==== GIVEN DATA

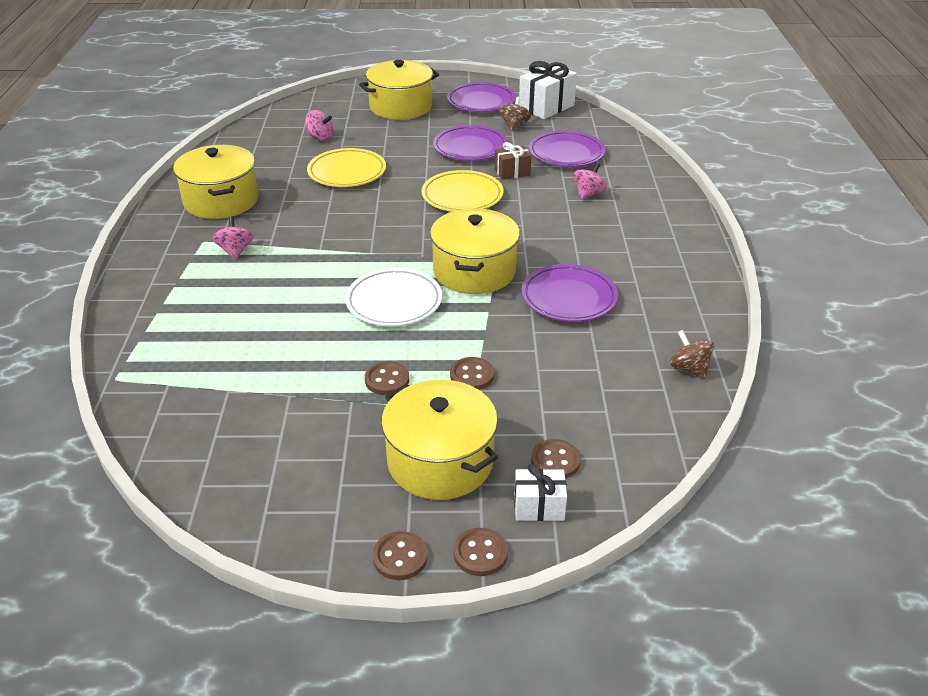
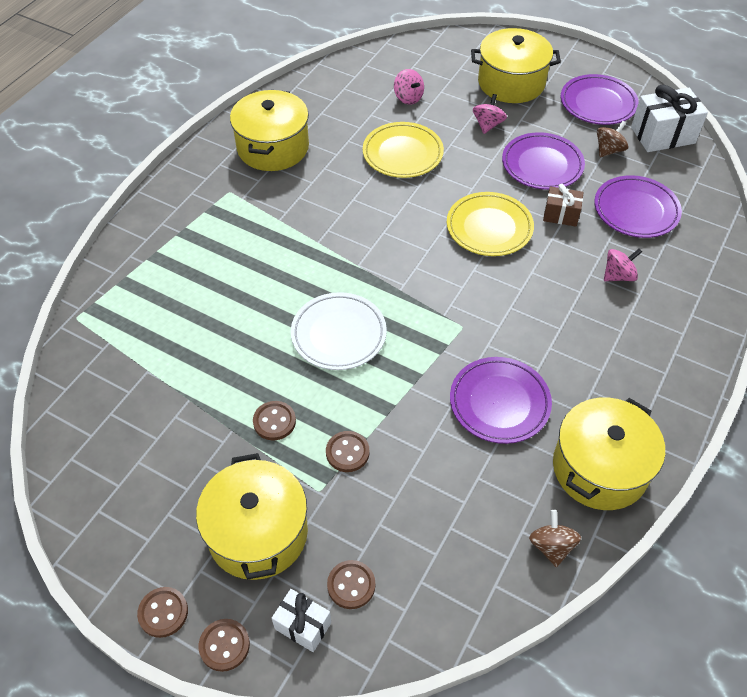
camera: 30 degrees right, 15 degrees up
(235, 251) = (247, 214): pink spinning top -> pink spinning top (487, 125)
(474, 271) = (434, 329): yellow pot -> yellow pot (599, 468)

========
==== GIVEN DATA

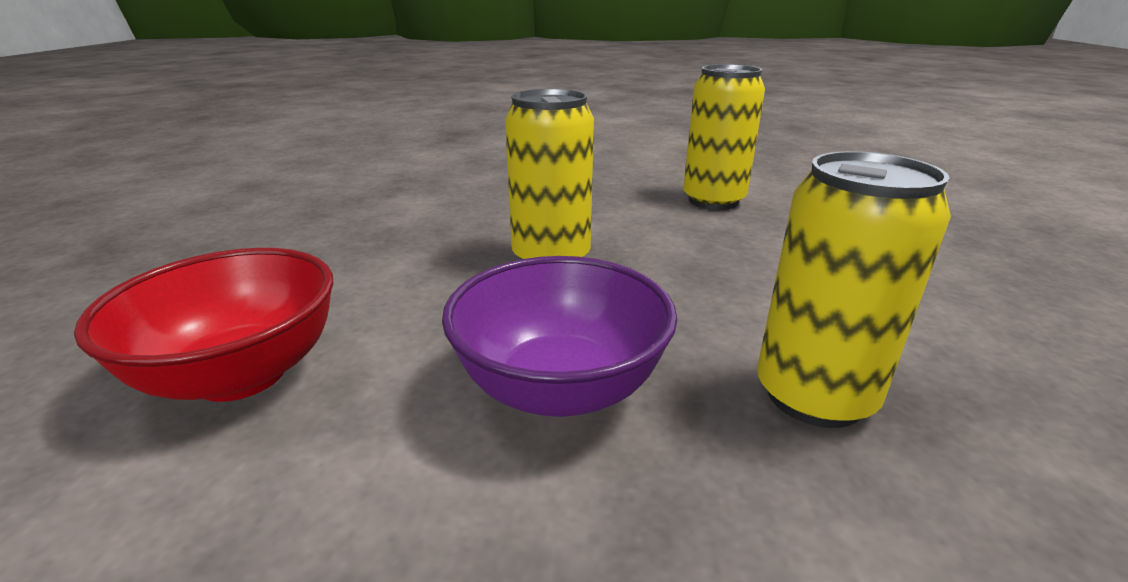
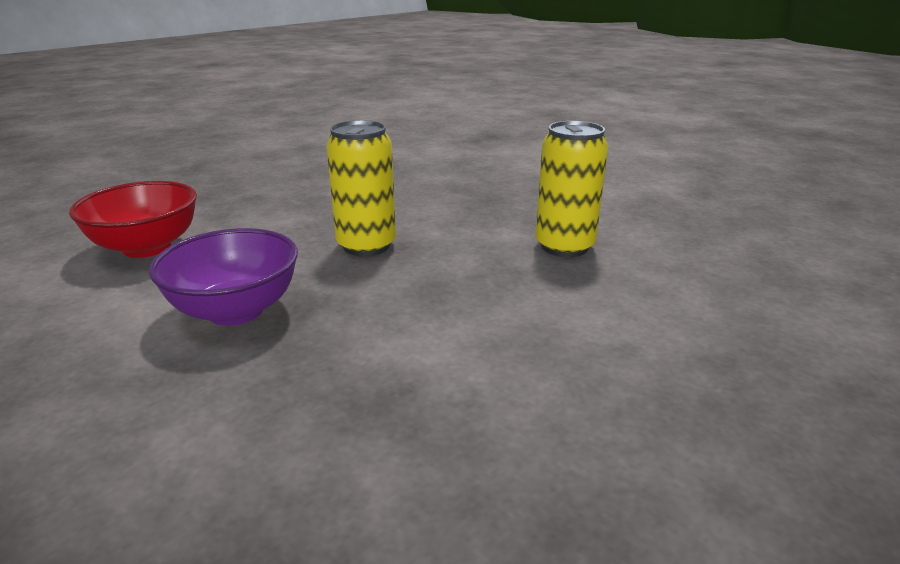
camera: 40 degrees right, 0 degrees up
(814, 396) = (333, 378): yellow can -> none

========

### [WORK TO COMPLETE]
In the listing above, find the line containing "(235, 251) = (247, 214): pink" and the line containing "(474, 271) = (434, 329): yellow". Output them and every line between, exactly, and nothing else.

### [RESULT]
(235, 251) = (247, 214): pink spinning top -> pink spinning top (487, 125)
(474, 271) = (434, 329): yellow pot -> yellow pot (599, 468)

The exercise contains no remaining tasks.